*Directions:* Exactly as written, please repeat the data that follows, but not the pictures.

*Records supplied:*
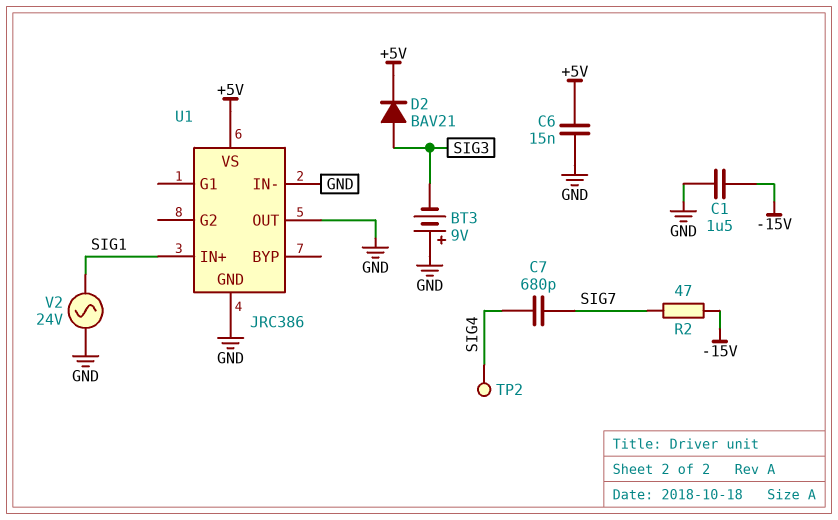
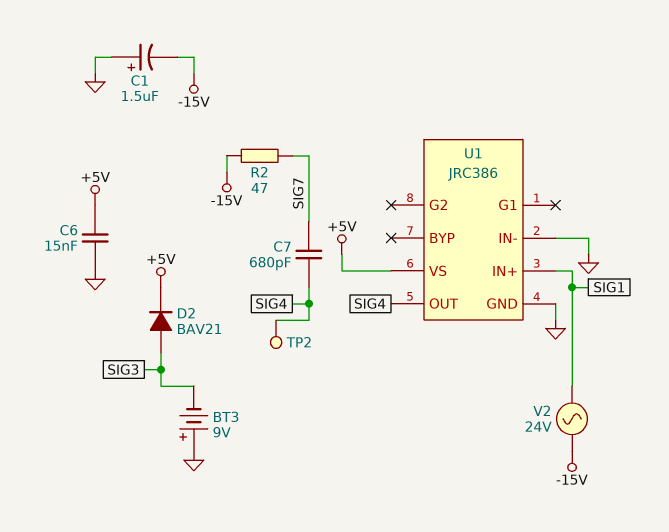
C1: 1.5uF (-15V, GND) -> 1.5uF (plus GND, minus -15V)
U1 pin OUT: GND -> SIG4
V2: AC 24V (GND, SIG1) -> AC 24V (-15V, SIG1)

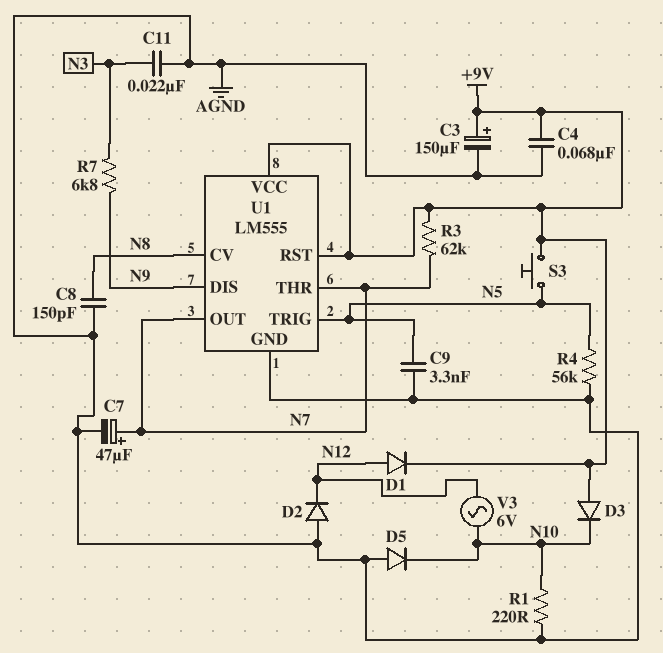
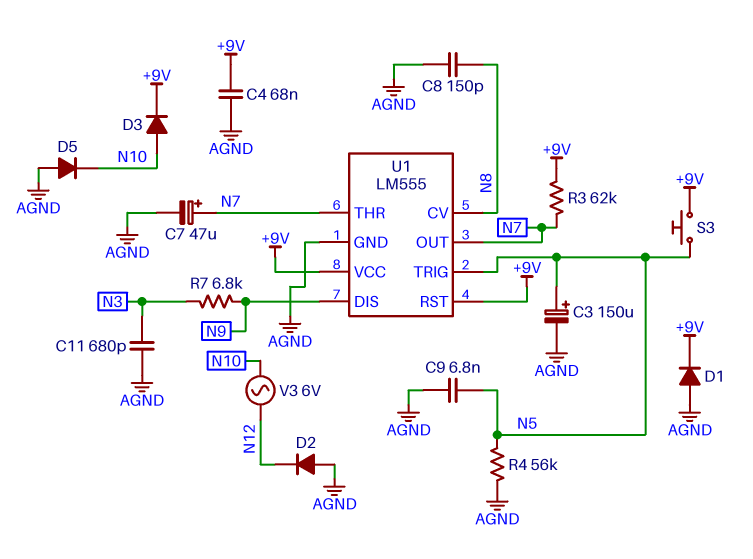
C3: 150uF (plus +9V, minus AGND) -> 150uF (plus N5, minus AGND)
C9: 3.3nF (AGND, N5) -> 6.8nF (AGND, N5)
C11: 22nF (AGND, N3) -> 680pF (AGND, N3)
D1: diode (A N12, K +9V) -> diode (A AGND, K +9V)
D3: diode (A +9V, K N10) -> diode (A N10, K +9V)
R1: 220 (AGND, N10) -> none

*Exercise output:*
C1: 1.5uF (-15V, GND) -> 1.5uF (plus GND, minus -15V)
U1 pin OUT: GND -> SIG4
V2: AC 24V (GND, SIG1) -> AC 24V (-15V, SIG1)

C3: 150uF (plus +9V, minus AGND) -> 150uF (plus N5, minus AGND)
C9: 3.3nF (AGND, N5) -> 6.8nF (AGND, N5)
C11: 22nF (AGND, N3) -> 680pF (AGND, N3)
D1: diode (A N12, K +9V) -> diode (A AGND, K +9V)
D3: diode (A +9V, K N10) -> diode (A N10, K +9V)
R1: 220 (AGND, N10) -> none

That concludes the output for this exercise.